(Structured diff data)

-*-*-

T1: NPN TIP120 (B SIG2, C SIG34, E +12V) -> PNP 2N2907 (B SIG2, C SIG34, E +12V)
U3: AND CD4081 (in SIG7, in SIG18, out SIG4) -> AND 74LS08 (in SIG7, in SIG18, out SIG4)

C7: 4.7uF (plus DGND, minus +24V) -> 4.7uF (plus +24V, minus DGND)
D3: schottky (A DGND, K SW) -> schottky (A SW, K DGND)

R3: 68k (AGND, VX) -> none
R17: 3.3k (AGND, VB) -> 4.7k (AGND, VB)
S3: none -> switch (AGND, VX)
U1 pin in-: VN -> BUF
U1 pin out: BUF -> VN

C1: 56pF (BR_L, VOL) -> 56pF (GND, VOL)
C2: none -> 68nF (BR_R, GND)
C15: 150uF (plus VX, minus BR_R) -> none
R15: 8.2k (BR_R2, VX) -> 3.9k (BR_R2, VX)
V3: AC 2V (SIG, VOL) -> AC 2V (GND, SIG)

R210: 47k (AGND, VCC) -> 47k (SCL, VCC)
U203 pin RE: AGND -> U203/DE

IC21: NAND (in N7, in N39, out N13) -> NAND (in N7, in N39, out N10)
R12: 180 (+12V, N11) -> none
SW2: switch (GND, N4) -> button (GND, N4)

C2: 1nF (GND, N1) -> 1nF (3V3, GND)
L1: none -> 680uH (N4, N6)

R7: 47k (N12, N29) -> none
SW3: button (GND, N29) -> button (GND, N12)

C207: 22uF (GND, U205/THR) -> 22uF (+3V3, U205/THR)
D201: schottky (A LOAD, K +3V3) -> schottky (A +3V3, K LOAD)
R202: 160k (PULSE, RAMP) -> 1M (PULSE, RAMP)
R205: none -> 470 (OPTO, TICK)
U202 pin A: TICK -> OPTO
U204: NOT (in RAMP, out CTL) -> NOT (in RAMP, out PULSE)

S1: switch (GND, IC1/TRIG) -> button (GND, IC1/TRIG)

-*-*-

What the exercise asks:
Only an exact transcription of all the entries will do.

Answer to the exercise:
T1: NPN TIP120 (B SIG2, C SIG34, E +12V) -> PNP 2N2907 (B SIG2, C SIG34, E +12V)
U3: AND CD4081 (in SIG7, in SIG18, out SIG4) -> AND 74LS08 (in SIG7, in SIG18, out SIG4)

C7: 4.7uF (plus DGND, minus +24V) -> 4.7uF (plus +24V, minus DGND)
D3: schottky (A DGND, K SW) -> schottky (A SW, K DGND)

R3: 68k (AGND, VX) -> none
R17: 3.3k (AGND, VB) -> 4.7k (AGND, VB)
S3: none -> switch (AGND, VX)
U1 pin in-: VN -> BUF
U1 pin out: BUF -> VN

C1: 56pF (BR_L, VOL) -> 56pF (GND, VOL)
C2: none -> 68nF (BR_R, GND)
C15: 150uF (plus VX, minus BR_R) -> none
R15: 8.2k (BR_R2, VX) -> 3.9k (BR_R2, VX)
V3: AC 2V (SIG, VOL) -> AC 2V (GND, SIG)

R210: 47k (AGND, VCC) -> 47k (SCL, VCC)
U203 pin RE: AGND -> U203/DE

IC21: NAND (in N7, in N39, out N13) -> NAND (in N7, in N39, out N10)
R12: 180 (+12V, N11) -> none
SW2: switch (GND, N4) -> button (GND, N4)

C2: 1nF (GND, N1) -> 1nF (3V3, GND)
L1: none -> 680uH (N4, N6)

R7: 47k (N12, N29) -> none
SW3: button (GND, N29) -> button (GND, N12)

C207: 22uF (GND, U205/THR) -> 22uF (+3V3, U205/THR)
D201: schottky (A LOAD, K +3V3) -> schottky (A +3V3, K LOAD)
R202: 160k (PULSE, RAMP) -> 1M (PULSE, RAMP)
R205: none -> 470 (OPTO, TICK)
U202 pin A: TICK -> OPTO
U204: NOT (in RAMP, out CTL) -> NOT (in RAMP, out PULSE)

S1: switch (GND, IC1/TRIG) -> button (GND, IC1/TRIG)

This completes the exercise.